• What you have to do: Select from the data all lines with the word "zener".

• Source data:
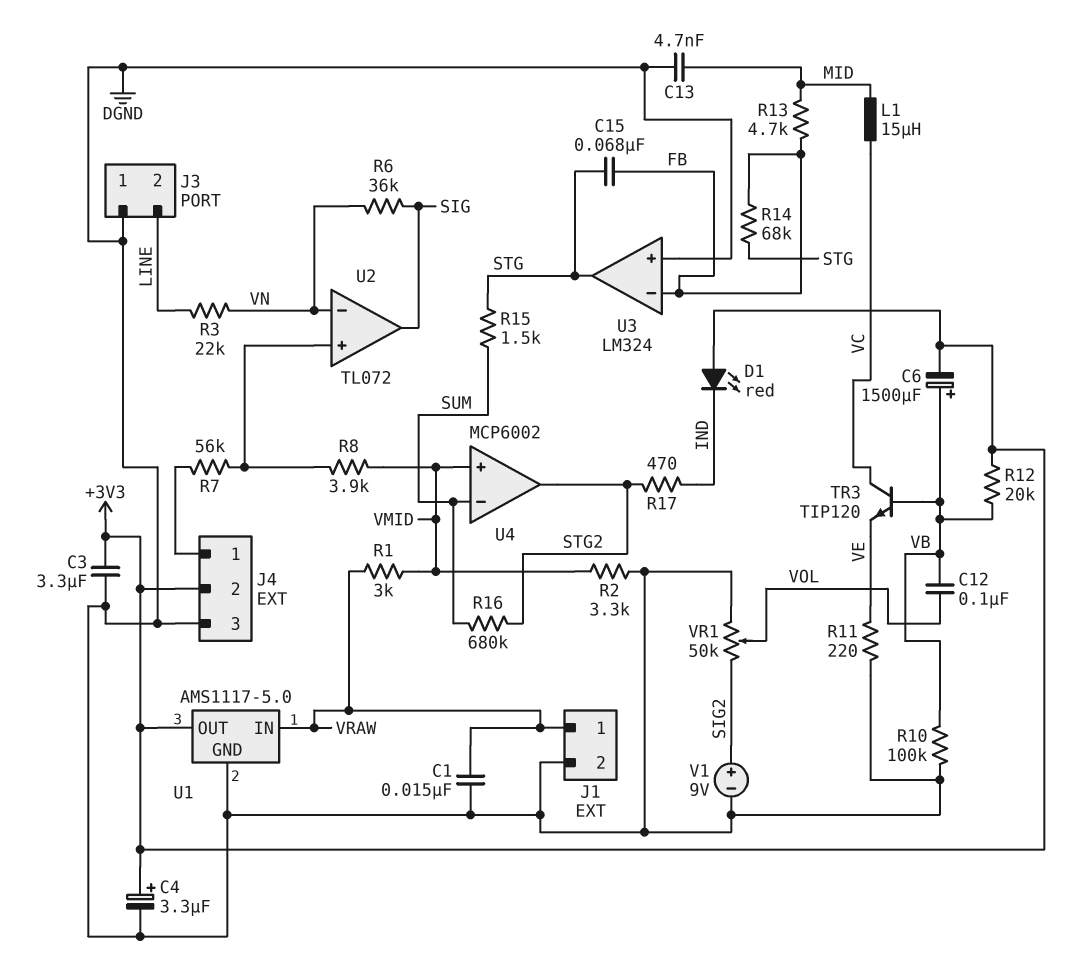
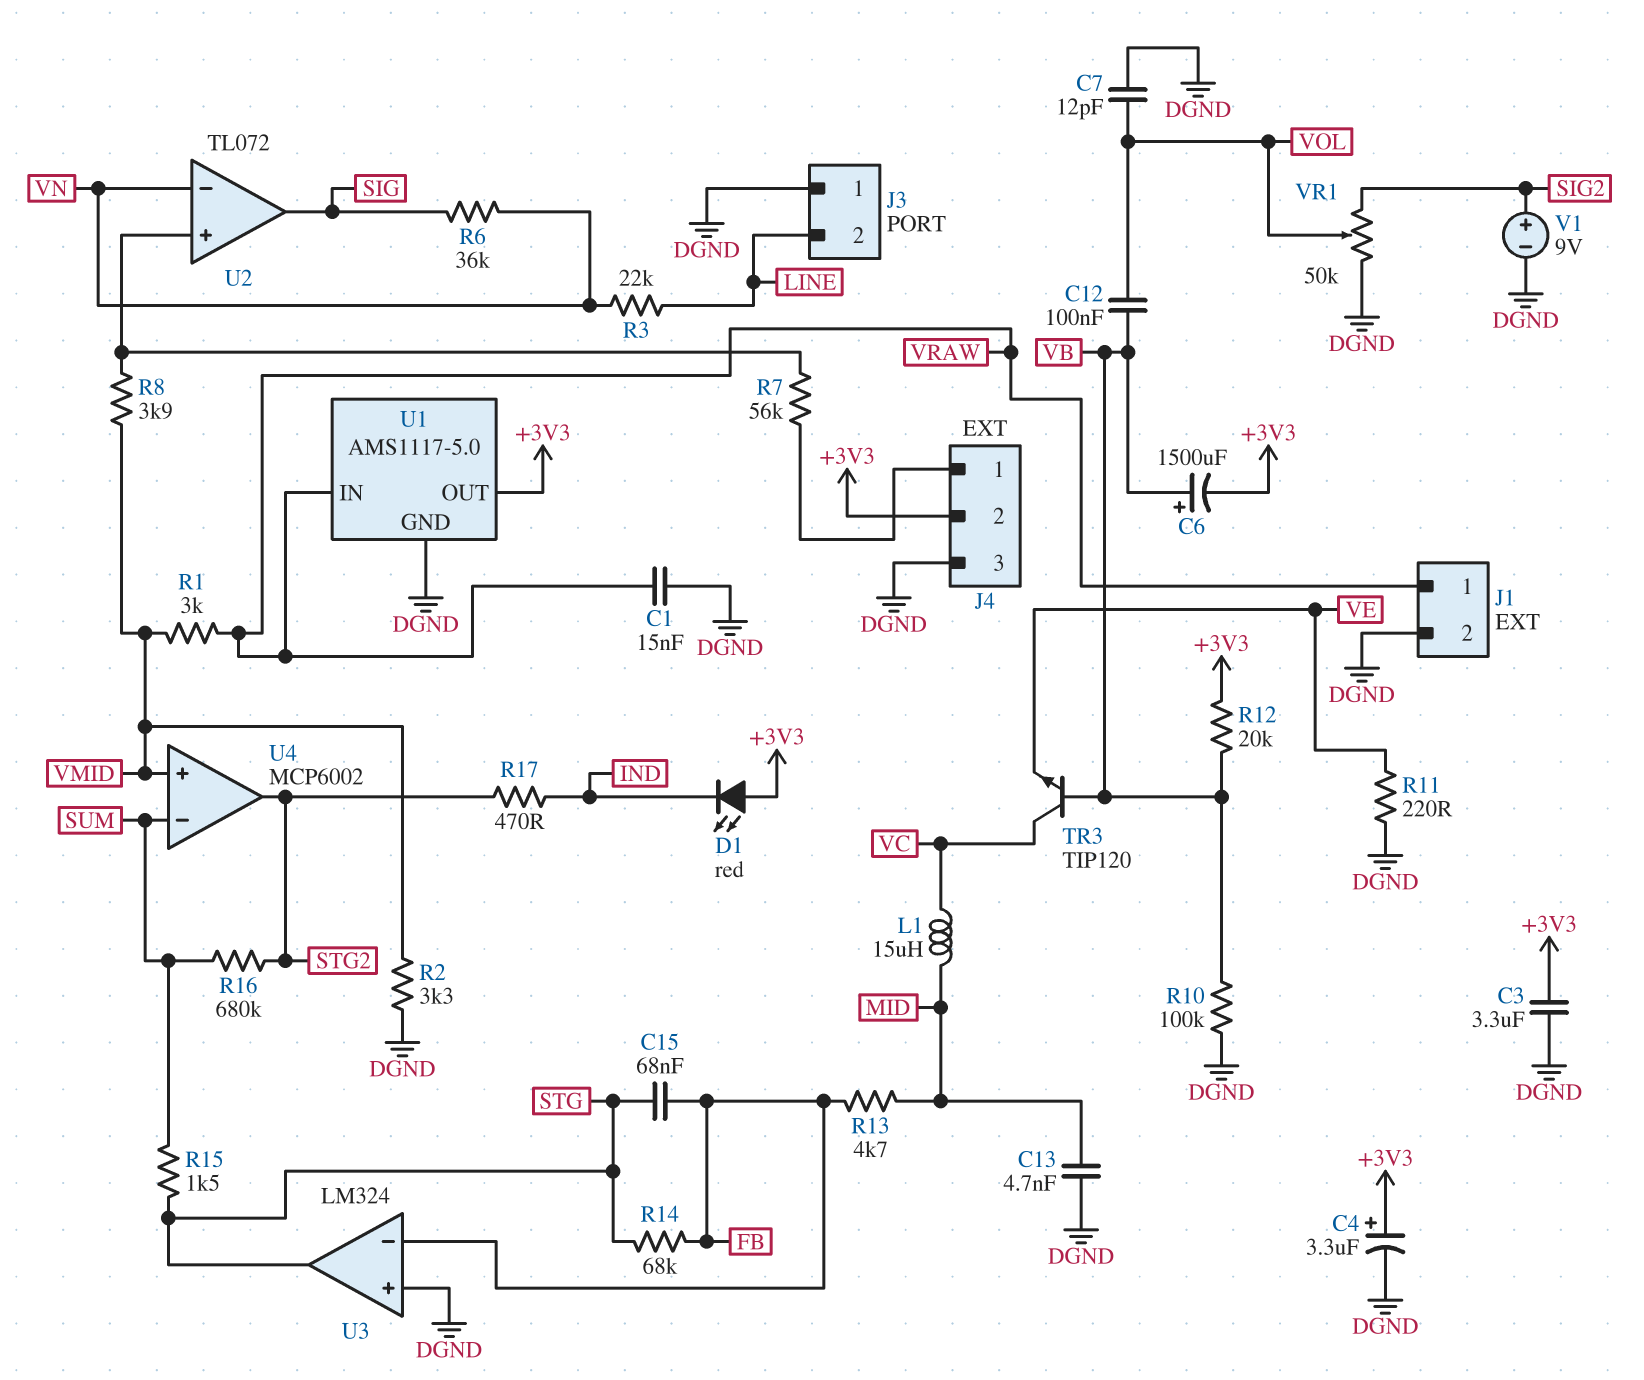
C7: none -> 12pF (DGND, VOL)

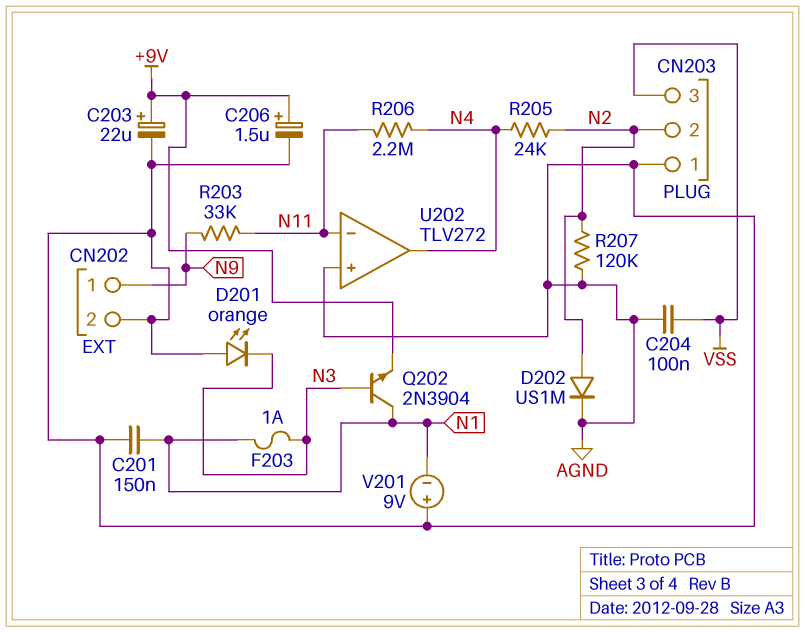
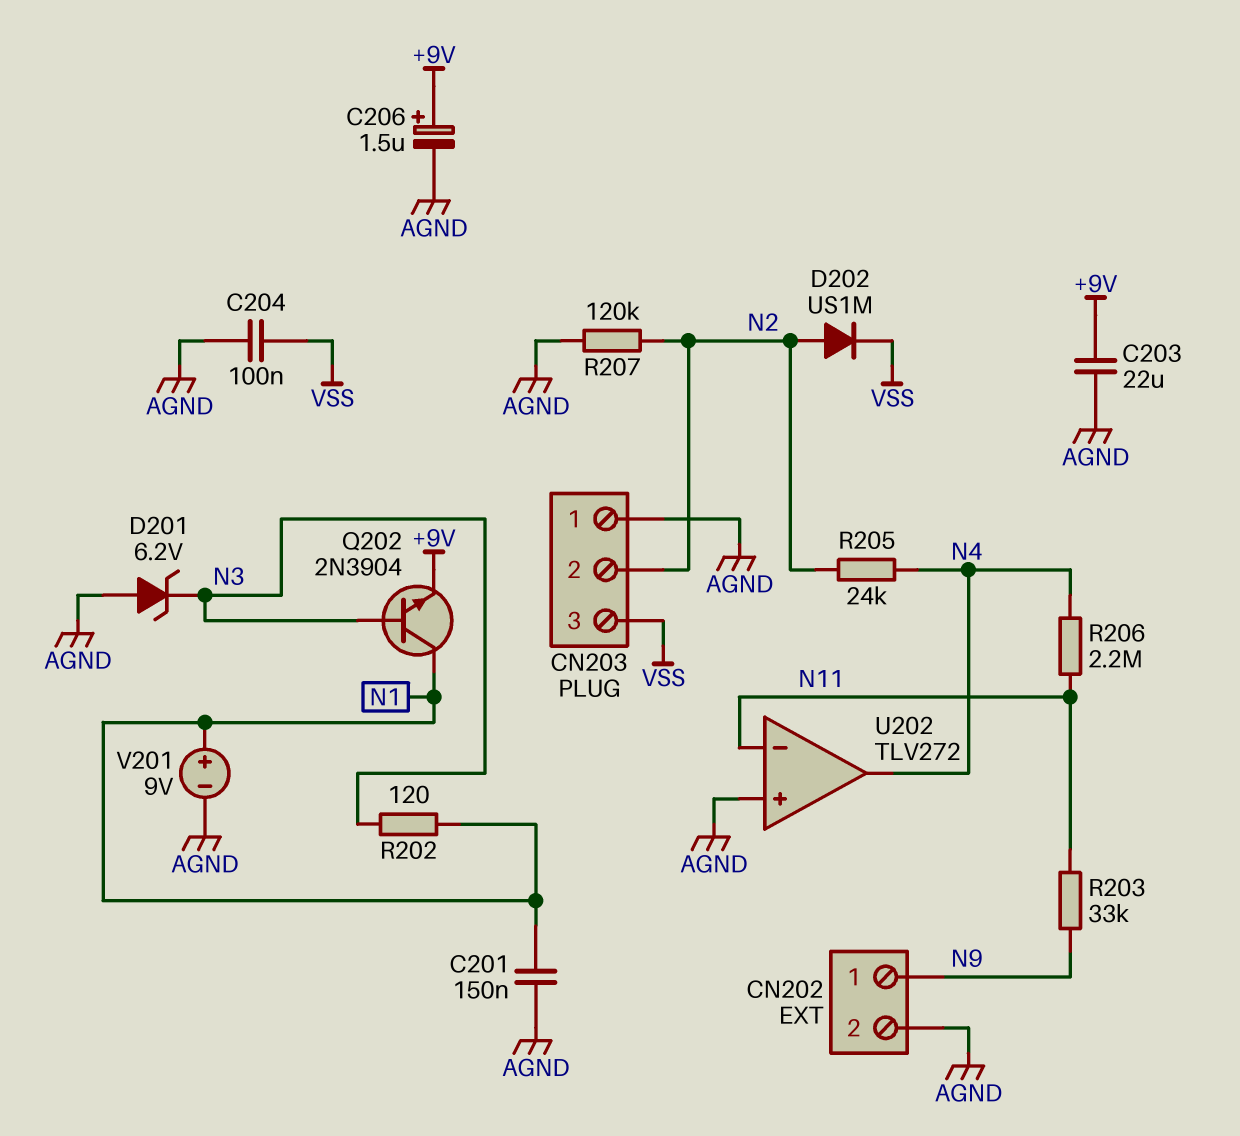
C203: 22uF (plus +9V, minus AGND) -> 22uF (+9V, AGND)
D201: LED orange (A AGND, K N3) -> zener 6.2V (A AGND, K N3)
D202: diode US1M (A N2, K AGND) -> diode US1M (A N2, K VSS)
F203: 1A (N1, N3) -> none
R202: none -> 120 (N1, N3)
V201: 9V (plus AGND, minus N1) -> 9V (plus N1, minus AGND)

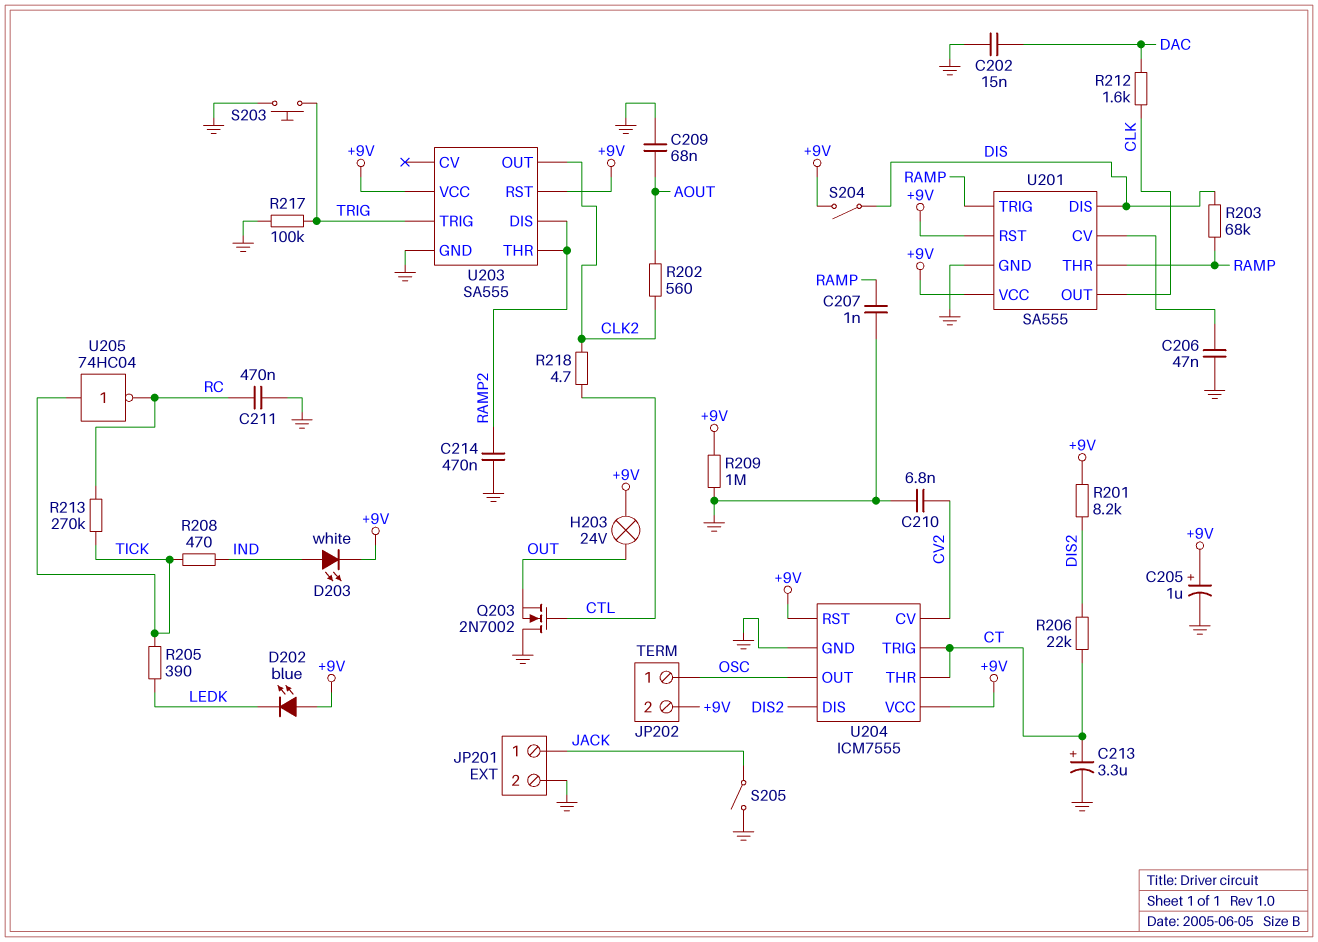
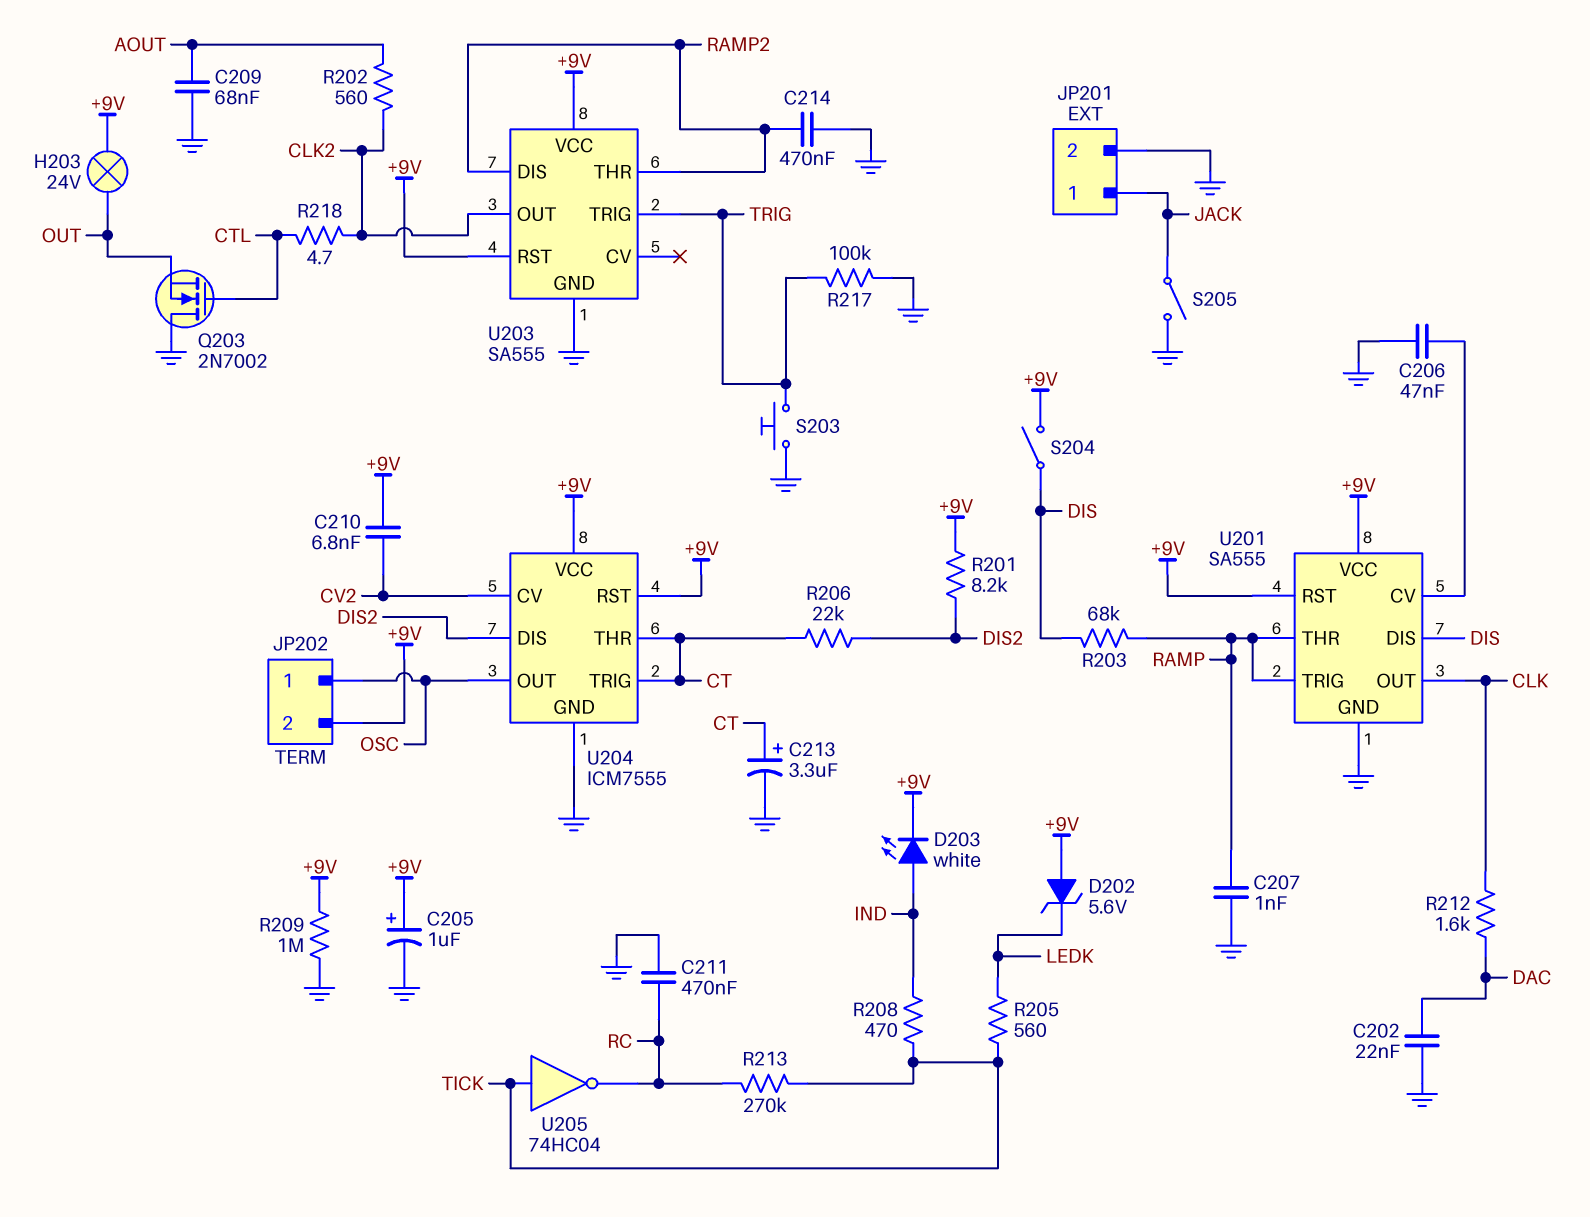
C202: 15nF (DAC, GND) -> 22nF (DAC, GND)
C210: 6.8nF (CV2, GND) -> 6.8nF (+9V, CV2)
D202: LED blue (A +9V, K LEDK) -> zener 5.6V (A +9V, K LEDK)
R205: 390 (LEDK, TICK) -> 560 (LEDK, TICK)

• Response area:
D201: LED orange (A AGND, K N3) -> zener 6.2V (A AGND, K N3)
D202: LED blue (A +9V, K LEDK) -> zener 5.6V (A +9V, K LEDK)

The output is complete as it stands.